--- START ---

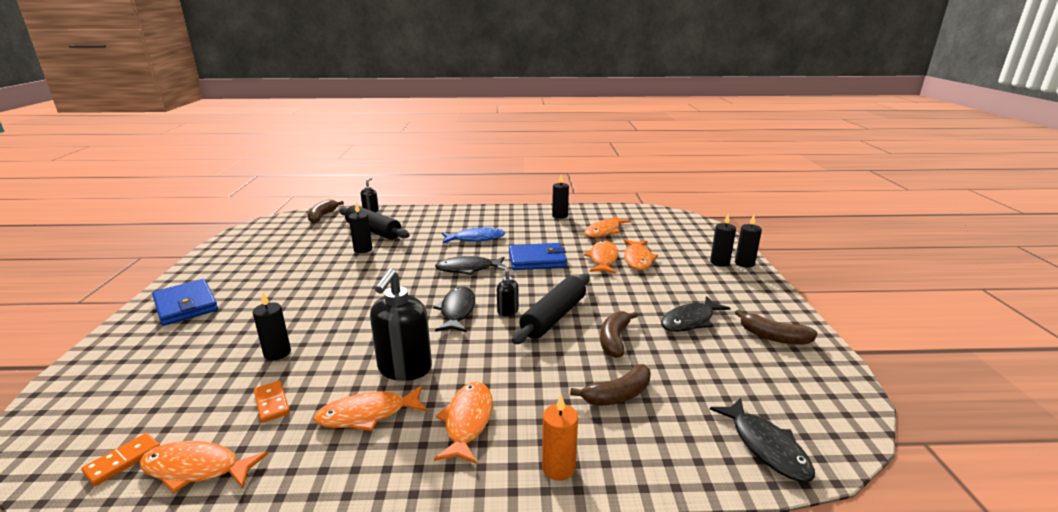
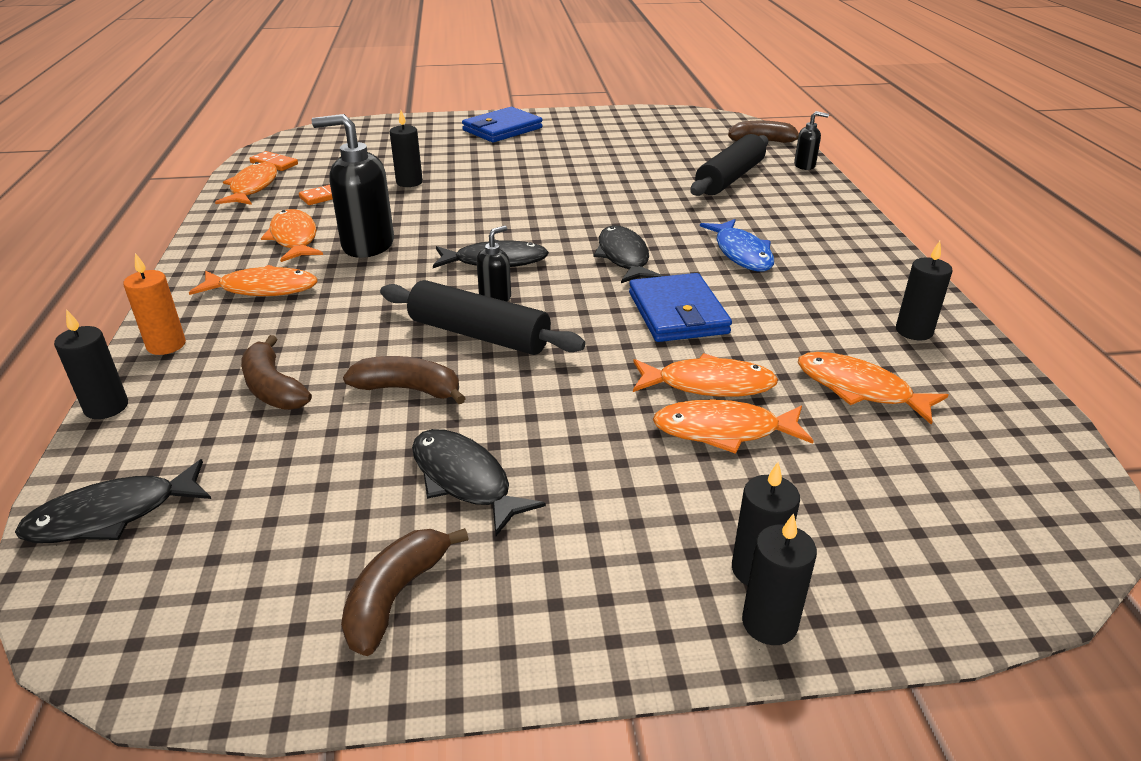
camera: 85 degrees right, 10 degrees up
black candle [349,202,372,253] -> black candle moved to [54,309,128,419]

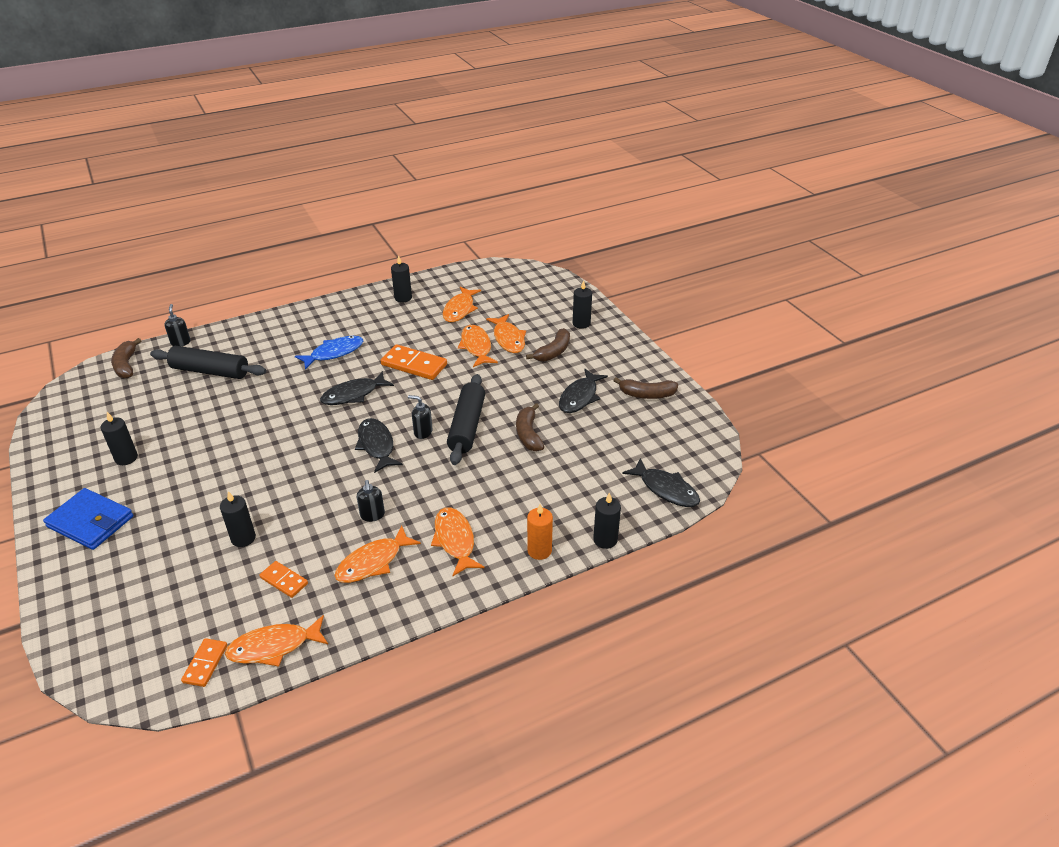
camera: 110 degrees left, 5 degrees up
brown banana [241,335,312,410] -> brown banana moved to [526,328,570,362]
black soap dispenser [312,114,394,258] -> black soap dispenser [357,480,385,522], size x0.50
blue wallet [629,273,732,342] -> orange domino [381,344,447,380]
black candle [742,513,817,645] -> black candle moved to [101,412,138,465]

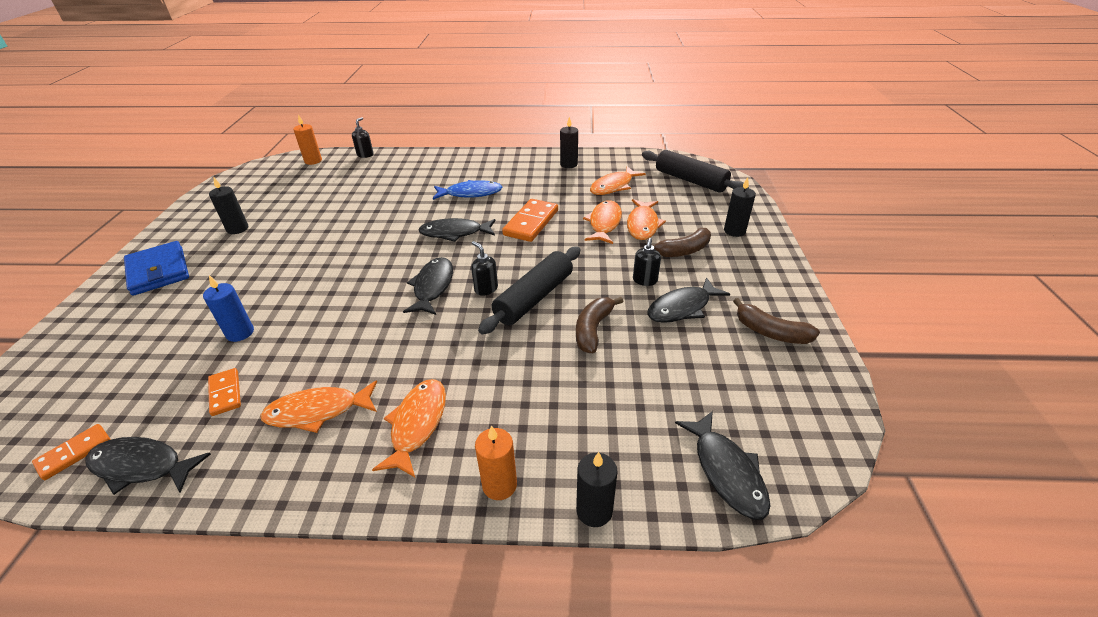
camera: 30 degrees right, 0 degrees up
brown banana [111,338,141,378] -> orange candle [293,115,322,165]
black rolling pin [150,346,266,379] -> black rolling pin moved to [642,150,749,193]
black candle [220,491,256,547] -> blue candle [203,275,254,342]
orange fish [225,615,328,667] -> black fish [86,437,211,495]
black soap dispenser [357,480,385,522] -> black soap dispenser moved to [633,238,661,286]
orange domino [381,344,447,380] -> orange domino turned 60 degrees clockwise [502,199,558,242]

--- END ---

- **WHAT YOU WILL DO**
Return the stretch of data that begins with the line showing "black candle [349,202,372,253]" and goes on through the line showing "black soap dispenser [357,480,385,522] ->", exactly, with pictures removed.

- **SOLUTION BELOW**
black candle [349,202,372,253] -> black candle moved to [54,309,128,419]

camera: 110 degrees left, 5 degrees up
brown banana [241,335,312,410] -> brown banana moved to [526,328,570,362]
black soap dispenser [312,114,394,258] -> black soap dispenser [357,480,385,522], size x0.50
blue wallet [629,273,732,342] -> orange domino [381,344,447,380]
black candle [742,513,817,645] -> black candle moved to [101,412,138,465]

camera: 30 degrees right, 0 degrees up
brown banana [111,338,141,378] -> orange candle [293,115,322,165]
black rolling pin [150,346,266,379] -> black rolling pin moved to [642,150,749,193]
black candle [220,491,256,547] -> blue candle [203,275,254,342]
orange fish [225,615,328,667] -> black fish [86,437,211,495]
black soap dispenser [357,480,385,522] -> black soap dispenser moved to [633,238,661,286]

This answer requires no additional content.